» **WHAT YOU WILL DO**: Carry none of the pictures over; write out the complete data exactly.

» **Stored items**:
****************************************
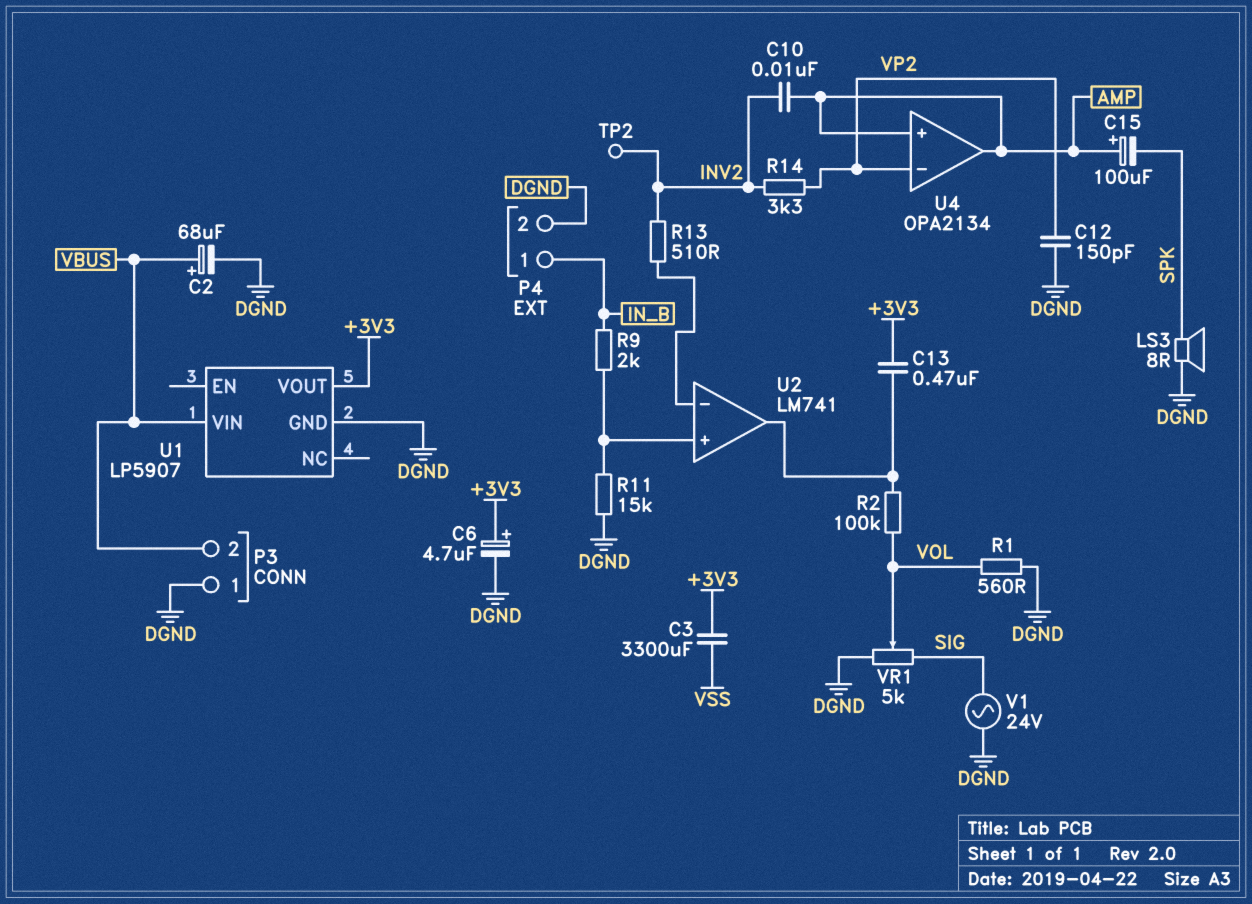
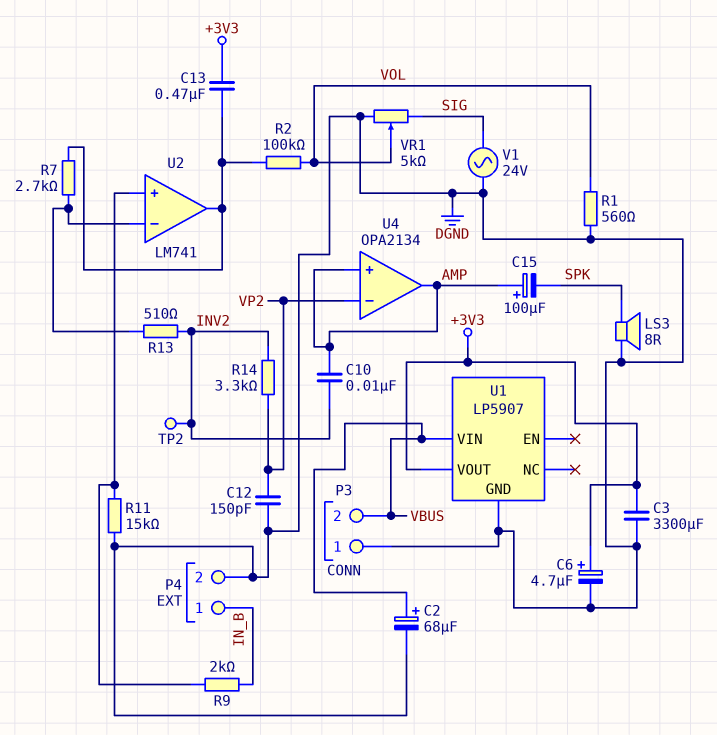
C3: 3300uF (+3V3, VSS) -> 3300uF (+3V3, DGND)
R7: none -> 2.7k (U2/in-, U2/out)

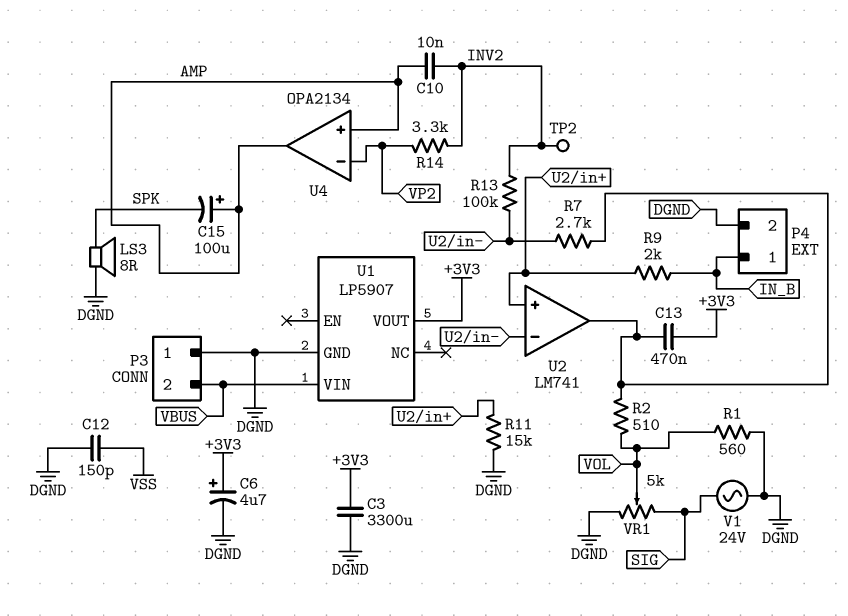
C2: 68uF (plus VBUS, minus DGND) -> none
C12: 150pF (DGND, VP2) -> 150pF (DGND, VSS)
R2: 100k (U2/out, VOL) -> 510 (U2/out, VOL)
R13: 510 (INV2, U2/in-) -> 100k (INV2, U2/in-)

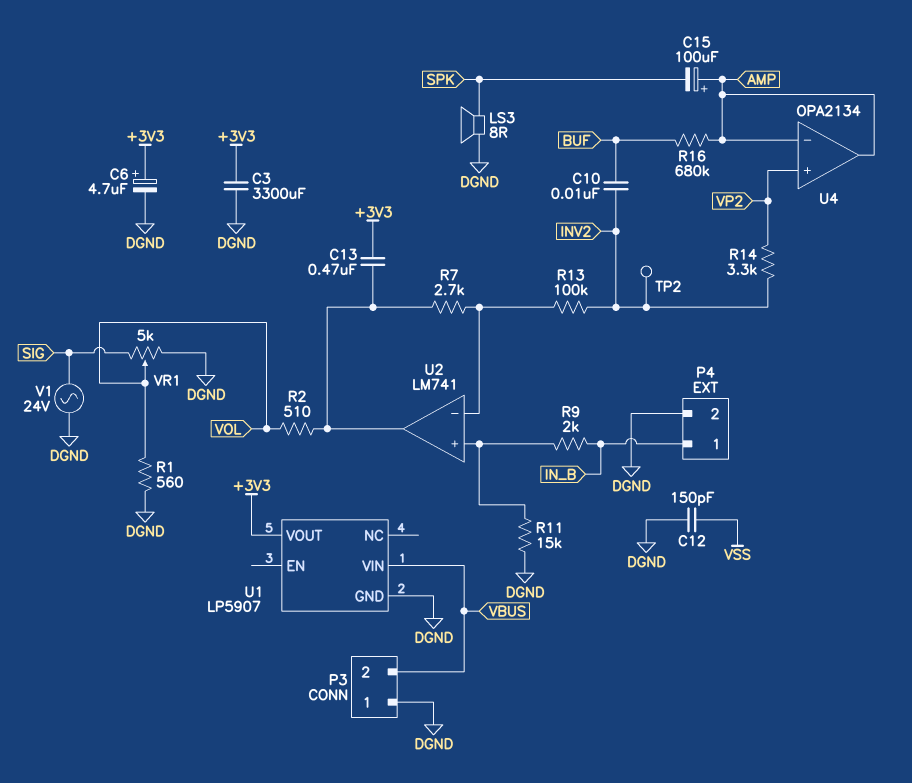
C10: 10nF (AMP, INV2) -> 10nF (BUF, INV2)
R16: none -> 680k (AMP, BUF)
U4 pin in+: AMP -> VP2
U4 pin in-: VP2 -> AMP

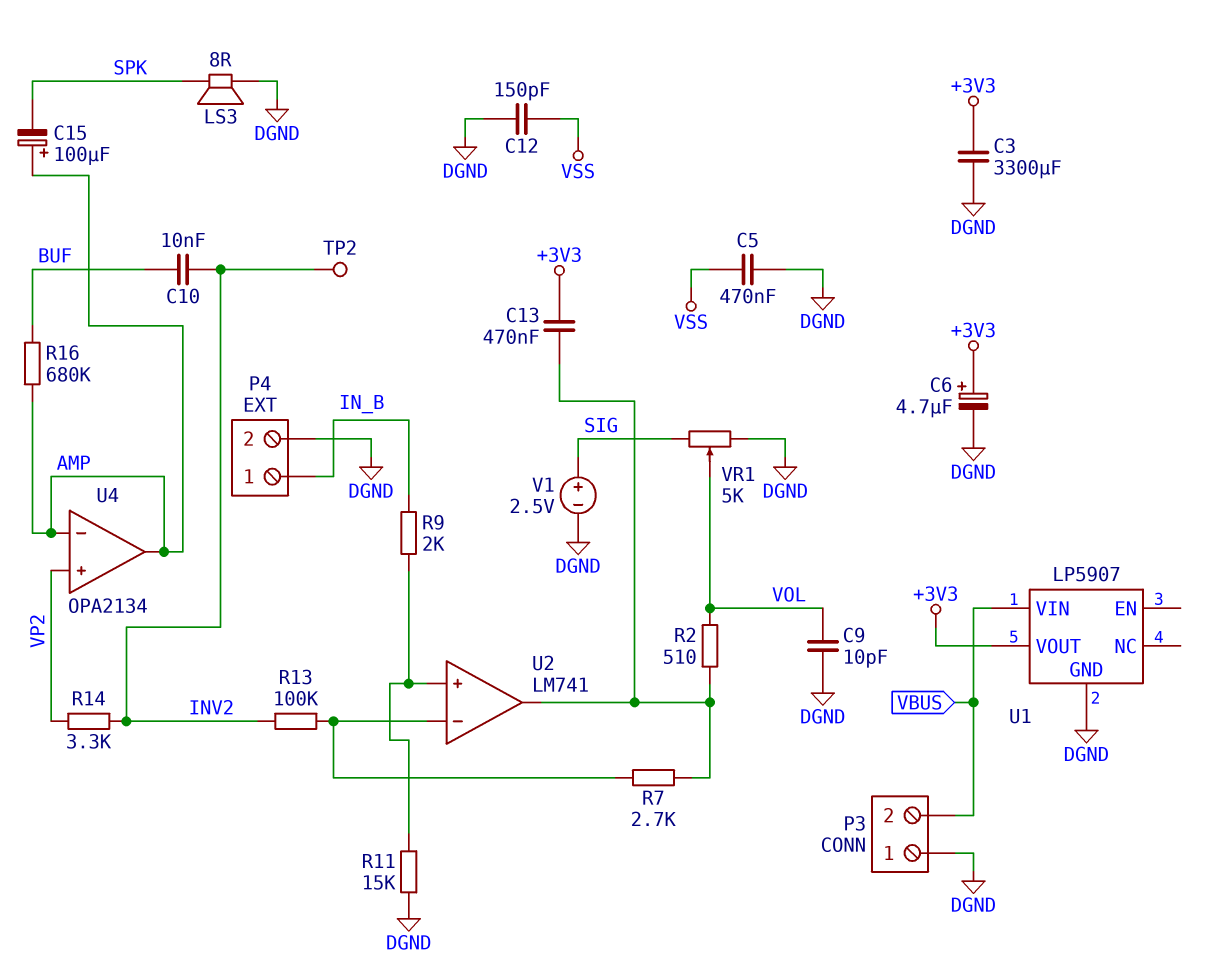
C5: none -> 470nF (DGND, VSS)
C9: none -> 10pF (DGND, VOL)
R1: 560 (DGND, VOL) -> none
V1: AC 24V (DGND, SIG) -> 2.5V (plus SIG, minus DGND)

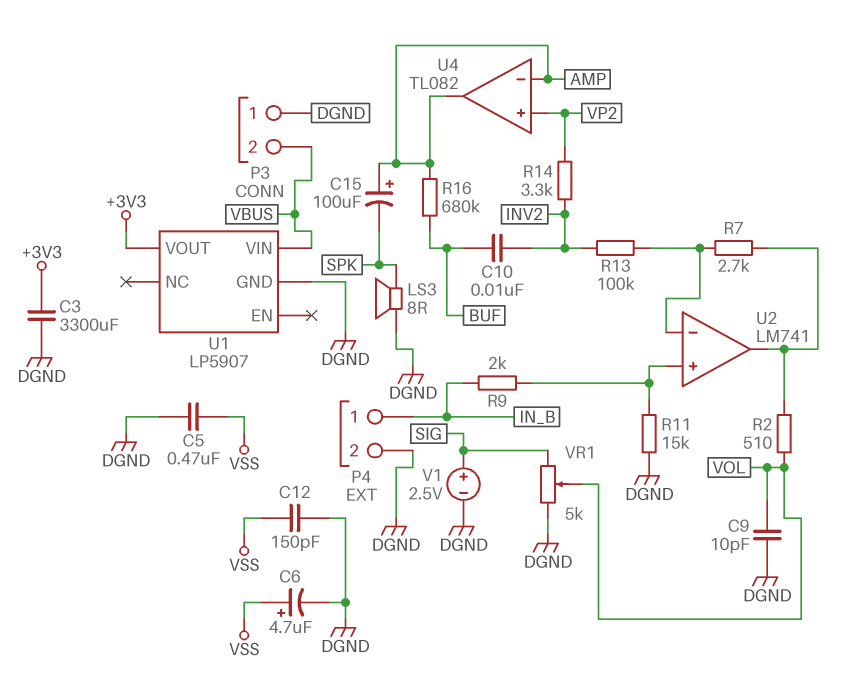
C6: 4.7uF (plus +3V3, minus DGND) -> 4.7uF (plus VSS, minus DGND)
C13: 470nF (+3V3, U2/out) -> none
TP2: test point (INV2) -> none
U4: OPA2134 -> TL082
****************************************
» **REPLY TO THE TASK**:
C3: 3300uF (+3V3, VSS) -> 3300uF (+3V3, DGND)
R7: none -> 2.7k (U2/in-, U2/out)

C2: 68uF (plus VBUS, minus DGND) -> none
C12: 150pF (DGND, VP2) -> 150pF (DGND, VSS)
R2: 100k (U2/out, VOL) -> 510 (U2/out, VOL)
R13: 510 (INV2, U2/in-) -> 100k (INV2, U2/in-)

C10: 10nF (AMP, INV2) -> 10nF (BUF, INV2)
R16: none -> 680k (AMP, BUF)
U4 pin in+: AMP -> VP2
U4 pin in-: VP2 -> AMP

C5: none -> 470nF (DGND, VSS)
C9: none -> 10pF (DGND, VOL)
R1: 560 (DGND, VOL) -> none
V1: AC 24V (DGND, SIG) -> 2.5V (plus SIG, minus DGND)

C6: 4.7uF (plus +3V3, minus DGND) -> 4.7uF (plus VSS, minus DGND)
C13: 470nF (+3V3, U2/out) -> none
TP2: test point (INV2) -> none
U4: OPA2134 -> TL082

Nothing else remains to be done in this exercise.